## What to produce
Of the entries that follow, how many lines hold the string "counterclockwise"? Write the number and nothing more.

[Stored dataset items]
"""

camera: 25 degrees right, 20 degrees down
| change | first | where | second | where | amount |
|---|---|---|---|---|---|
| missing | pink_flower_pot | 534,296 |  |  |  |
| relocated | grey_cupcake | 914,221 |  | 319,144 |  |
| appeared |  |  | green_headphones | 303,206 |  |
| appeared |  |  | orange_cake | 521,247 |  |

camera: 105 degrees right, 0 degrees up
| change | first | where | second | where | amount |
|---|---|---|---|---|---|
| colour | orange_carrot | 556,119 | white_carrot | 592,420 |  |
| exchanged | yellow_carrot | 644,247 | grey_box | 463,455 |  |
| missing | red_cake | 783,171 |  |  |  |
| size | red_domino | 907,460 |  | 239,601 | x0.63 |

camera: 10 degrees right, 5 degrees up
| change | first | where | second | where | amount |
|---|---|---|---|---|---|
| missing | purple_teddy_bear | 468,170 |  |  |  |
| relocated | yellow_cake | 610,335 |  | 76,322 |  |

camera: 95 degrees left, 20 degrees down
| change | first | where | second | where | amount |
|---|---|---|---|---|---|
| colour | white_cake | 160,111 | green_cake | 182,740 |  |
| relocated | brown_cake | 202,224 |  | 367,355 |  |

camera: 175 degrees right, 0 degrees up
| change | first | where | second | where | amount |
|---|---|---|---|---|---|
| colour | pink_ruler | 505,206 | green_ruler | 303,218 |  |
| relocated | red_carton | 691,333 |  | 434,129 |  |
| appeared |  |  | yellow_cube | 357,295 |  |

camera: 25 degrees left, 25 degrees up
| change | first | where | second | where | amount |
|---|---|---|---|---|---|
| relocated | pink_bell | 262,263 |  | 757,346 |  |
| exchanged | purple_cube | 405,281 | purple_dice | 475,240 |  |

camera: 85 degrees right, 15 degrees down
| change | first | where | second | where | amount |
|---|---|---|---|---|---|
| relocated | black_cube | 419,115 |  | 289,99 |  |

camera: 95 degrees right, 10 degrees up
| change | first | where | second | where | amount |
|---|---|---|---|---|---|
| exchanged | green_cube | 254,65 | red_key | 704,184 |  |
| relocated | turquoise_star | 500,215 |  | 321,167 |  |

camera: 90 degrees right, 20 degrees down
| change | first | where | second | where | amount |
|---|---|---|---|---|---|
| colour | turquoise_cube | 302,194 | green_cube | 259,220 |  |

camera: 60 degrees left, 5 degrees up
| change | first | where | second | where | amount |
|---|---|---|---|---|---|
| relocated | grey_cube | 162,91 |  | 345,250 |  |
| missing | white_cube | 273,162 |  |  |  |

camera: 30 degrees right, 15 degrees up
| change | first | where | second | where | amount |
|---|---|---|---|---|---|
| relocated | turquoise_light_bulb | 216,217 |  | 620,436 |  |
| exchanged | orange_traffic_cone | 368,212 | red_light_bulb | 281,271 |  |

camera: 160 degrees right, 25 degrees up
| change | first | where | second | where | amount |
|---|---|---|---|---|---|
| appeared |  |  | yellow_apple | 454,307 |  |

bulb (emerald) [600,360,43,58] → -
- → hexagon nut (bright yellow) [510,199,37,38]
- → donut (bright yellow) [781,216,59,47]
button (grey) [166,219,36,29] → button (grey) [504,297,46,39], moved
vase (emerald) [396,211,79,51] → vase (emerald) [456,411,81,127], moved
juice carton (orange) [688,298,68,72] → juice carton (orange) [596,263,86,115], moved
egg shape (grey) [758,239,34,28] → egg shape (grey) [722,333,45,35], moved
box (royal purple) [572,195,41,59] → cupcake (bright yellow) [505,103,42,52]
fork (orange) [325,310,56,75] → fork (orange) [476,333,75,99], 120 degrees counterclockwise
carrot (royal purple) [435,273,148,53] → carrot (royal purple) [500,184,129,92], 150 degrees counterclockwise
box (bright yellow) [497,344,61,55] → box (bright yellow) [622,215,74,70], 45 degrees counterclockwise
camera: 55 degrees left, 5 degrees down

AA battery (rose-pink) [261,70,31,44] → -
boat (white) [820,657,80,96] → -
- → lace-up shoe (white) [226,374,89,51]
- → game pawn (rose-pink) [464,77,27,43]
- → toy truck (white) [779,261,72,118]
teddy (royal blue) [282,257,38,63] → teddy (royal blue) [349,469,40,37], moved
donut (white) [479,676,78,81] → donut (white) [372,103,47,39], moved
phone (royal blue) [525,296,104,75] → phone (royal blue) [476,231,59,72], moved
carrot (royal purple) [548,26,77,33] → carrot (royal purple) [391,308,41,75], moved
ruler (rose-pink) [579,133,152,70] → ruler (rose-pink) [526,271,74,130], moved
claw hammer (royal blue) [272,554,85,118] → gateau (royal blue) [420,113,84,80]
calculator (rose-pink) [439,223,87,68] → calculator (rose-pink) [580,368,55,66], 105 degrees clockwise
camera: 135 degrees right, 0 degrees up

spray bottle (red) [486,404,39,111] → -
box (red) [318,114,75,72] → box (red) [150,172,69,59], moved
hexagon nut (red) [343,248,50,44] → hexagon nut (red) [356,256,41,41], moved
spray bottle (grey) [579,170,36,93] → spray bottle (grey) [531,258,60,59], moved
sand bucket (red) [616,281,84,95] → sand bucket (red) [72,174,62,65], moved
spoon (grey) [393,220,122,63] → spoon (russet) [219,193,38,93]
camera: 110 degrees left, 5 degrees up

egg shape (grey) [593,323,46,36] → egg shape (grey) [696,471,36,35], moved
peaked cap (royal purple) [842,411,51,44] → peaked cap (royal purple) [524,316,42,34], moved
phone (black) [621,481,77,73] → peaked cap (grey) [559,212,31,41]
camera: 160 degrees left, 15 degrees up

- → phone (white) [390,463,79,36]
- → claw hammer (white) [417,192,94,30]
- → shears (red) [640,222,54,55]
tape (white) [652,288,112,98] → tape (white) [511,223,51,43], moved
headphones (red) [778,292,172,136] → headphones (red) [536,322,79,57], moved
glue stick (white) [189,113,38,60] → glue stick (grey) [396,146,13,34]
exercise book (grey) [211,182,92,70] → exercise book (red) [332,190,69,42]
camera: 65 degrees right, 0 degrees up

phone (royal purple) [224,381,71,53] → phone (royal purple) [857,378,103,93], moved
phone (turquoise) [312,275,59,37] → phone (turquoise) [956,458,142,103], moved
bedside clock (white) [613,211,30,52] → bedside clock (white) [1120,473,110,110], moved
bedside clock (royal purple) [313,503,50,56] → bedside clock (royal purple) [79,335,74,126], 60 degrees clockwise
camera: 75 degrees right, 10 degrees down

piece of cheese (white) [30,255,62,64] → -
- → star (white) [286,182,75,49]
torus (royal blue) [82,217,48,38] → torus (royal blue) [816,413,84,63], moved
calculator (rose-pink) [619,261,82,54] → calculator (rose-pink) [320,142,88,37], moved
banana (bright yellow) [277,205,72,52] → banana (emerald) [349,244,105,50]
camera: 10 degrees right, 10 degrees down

"""

## Response
3